**Task details:** Using the data below, copy each line that includes the word "yellow".

Object change listings
↓

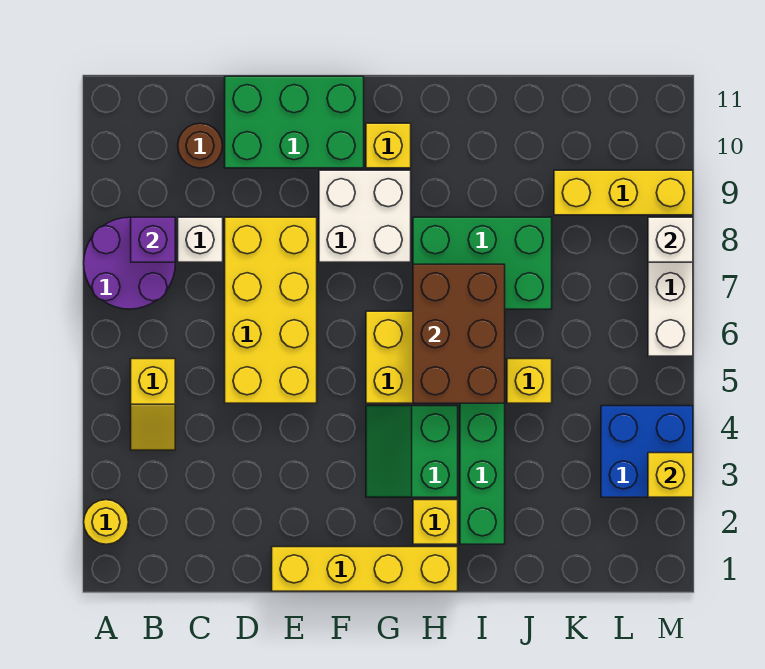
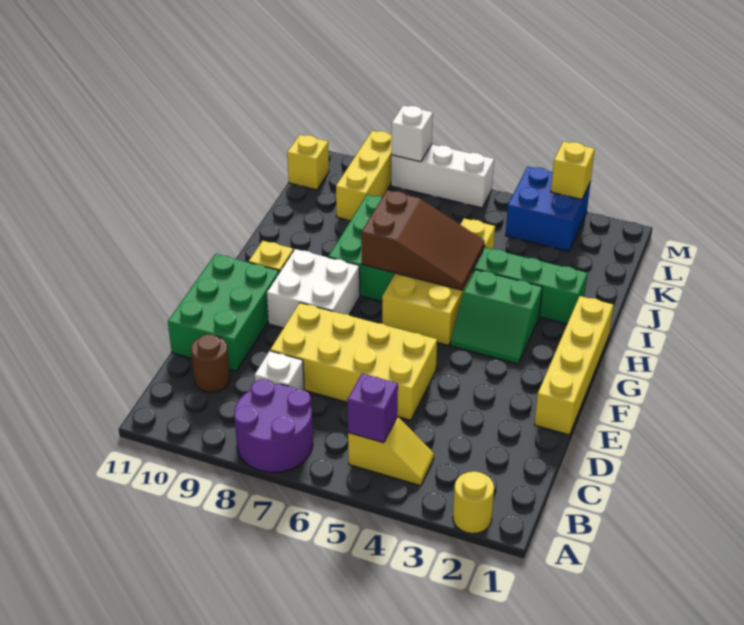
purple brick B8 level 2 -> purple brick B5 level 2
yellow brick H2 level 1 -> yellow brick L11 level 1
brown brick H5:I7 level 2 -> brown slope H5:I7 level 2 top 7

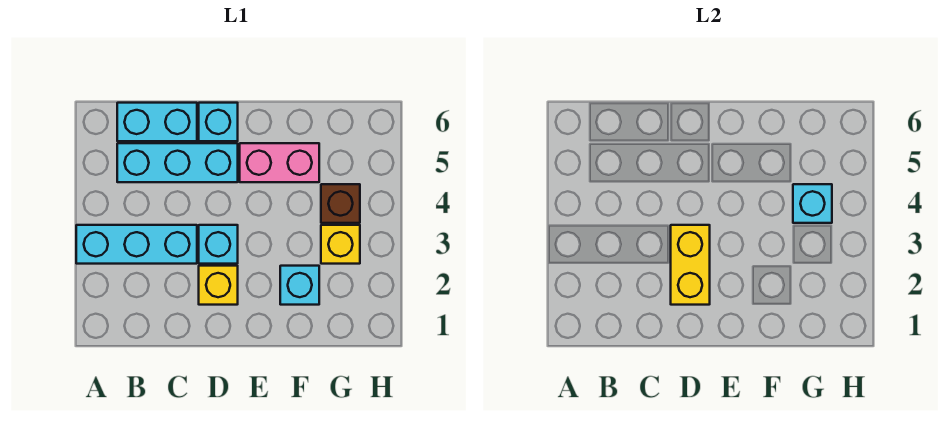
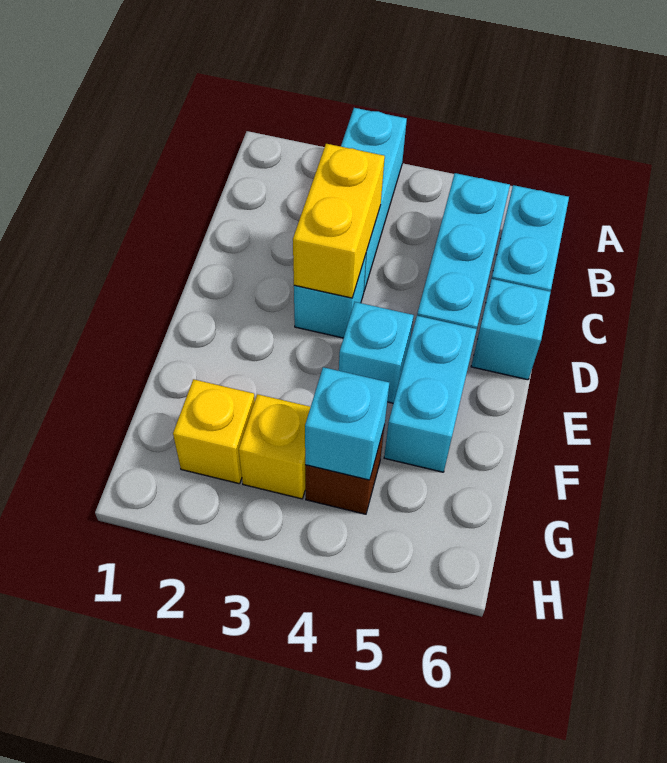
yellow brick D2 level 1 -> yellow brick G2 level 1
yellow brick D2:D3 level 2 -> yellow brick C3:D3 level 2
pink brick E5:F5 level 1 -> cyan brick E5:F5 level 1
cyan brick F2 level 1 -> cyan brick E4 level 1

↑

**Exercise answer:**
yellow brick H2 level 1 -> yellow brick L11 level 1
yellow brick D2 level 1 -> yellow brick G2 level 1
yellow brick D2:D3 level 2 -> yellow brick C3:D3 level 2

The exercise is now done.